- **Work instructions**: Write out every entry exactly as it appears, omitting the pictures.

Items listed in a dataset:
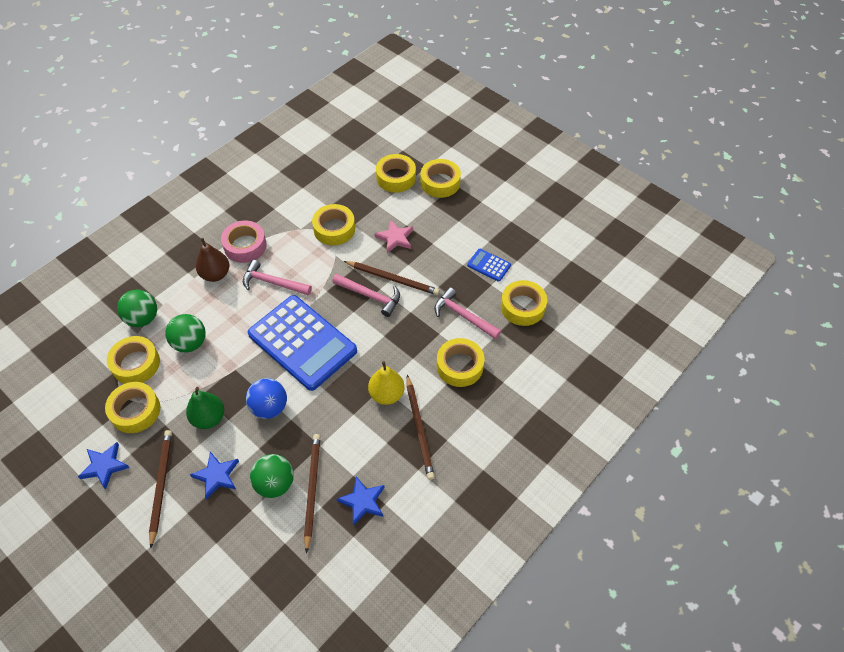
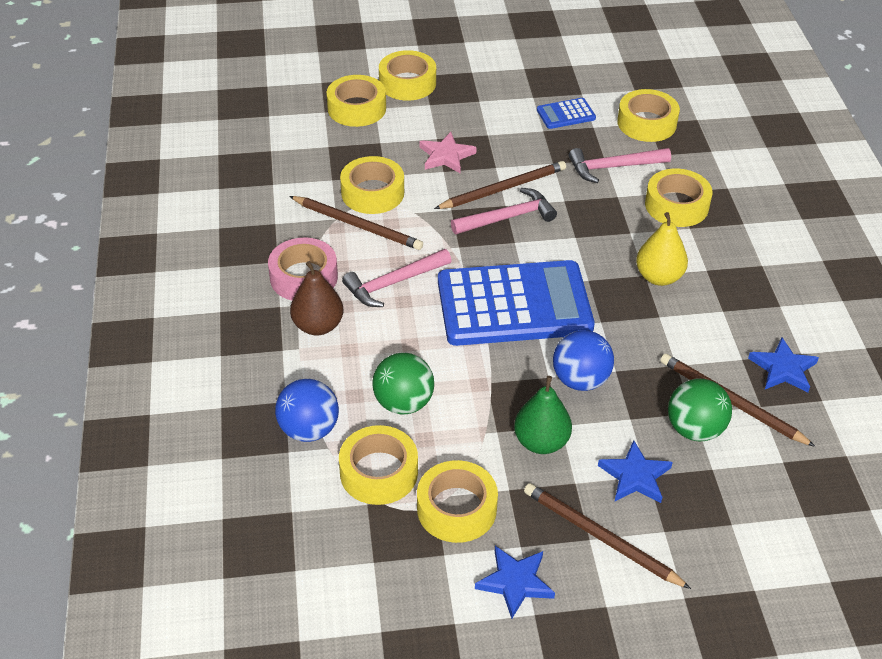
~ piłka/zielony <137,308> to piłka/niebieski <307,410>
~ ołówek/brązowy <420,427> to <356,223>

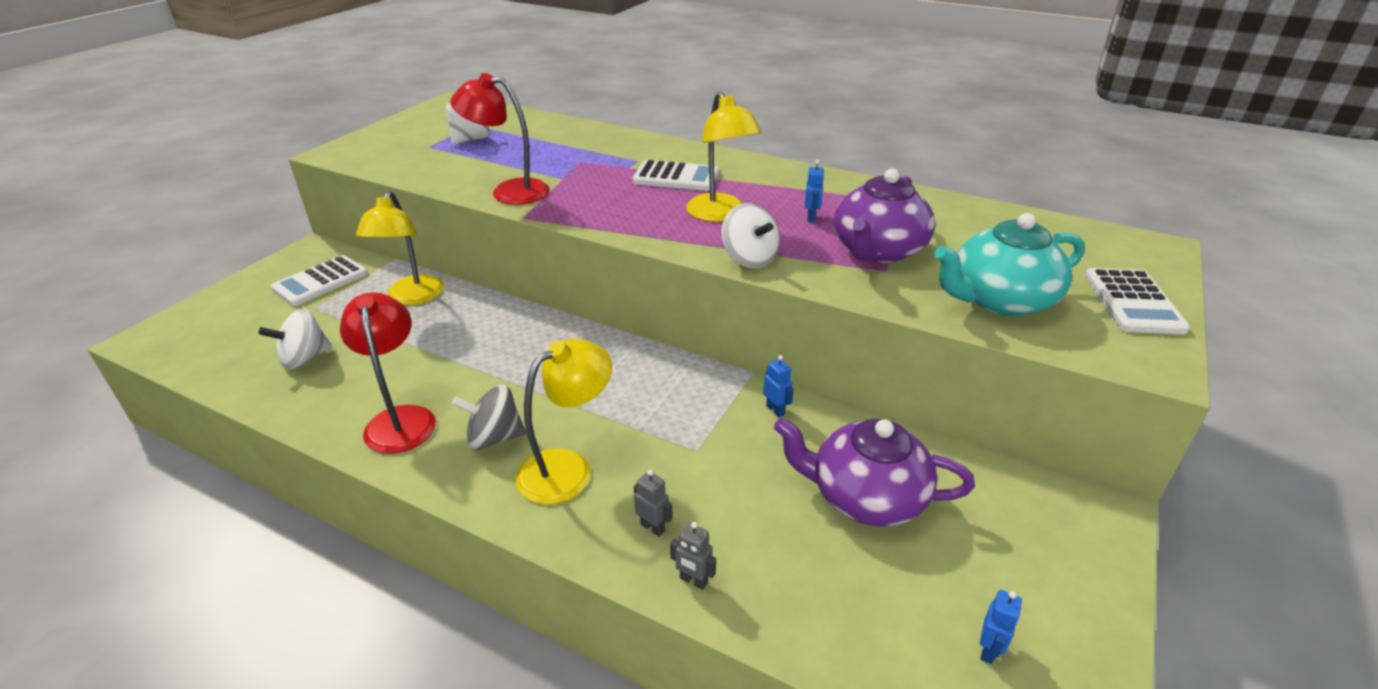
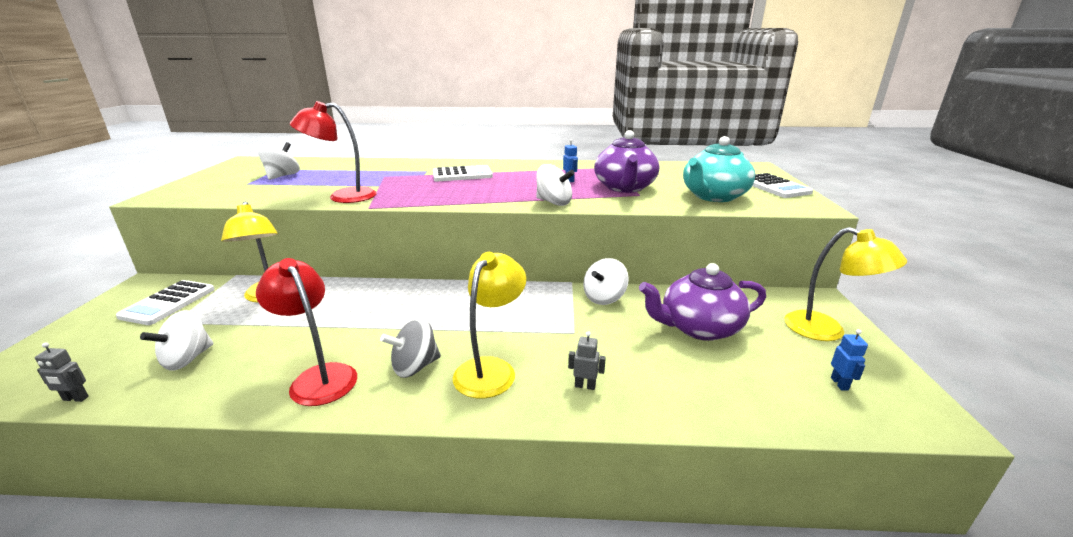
~ robot/szary <693,556> to <62,372>
~ robot/niebieski <778,386> to bączek/biały <606,281>
~ lampka/żółty <724,157> to <845,284>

- **Exercise output**:
~ piłka/zielony <137,308> to piłka/niebieski <307,410>
~ ołówek/brązowy <420,427> to <356,223>

~ robot/szary <693,556> to <62,372>
~ robot/niebieski <778,386> to bączek/biały <606,281>
~ lampka/żółty <724,157> to <845,284>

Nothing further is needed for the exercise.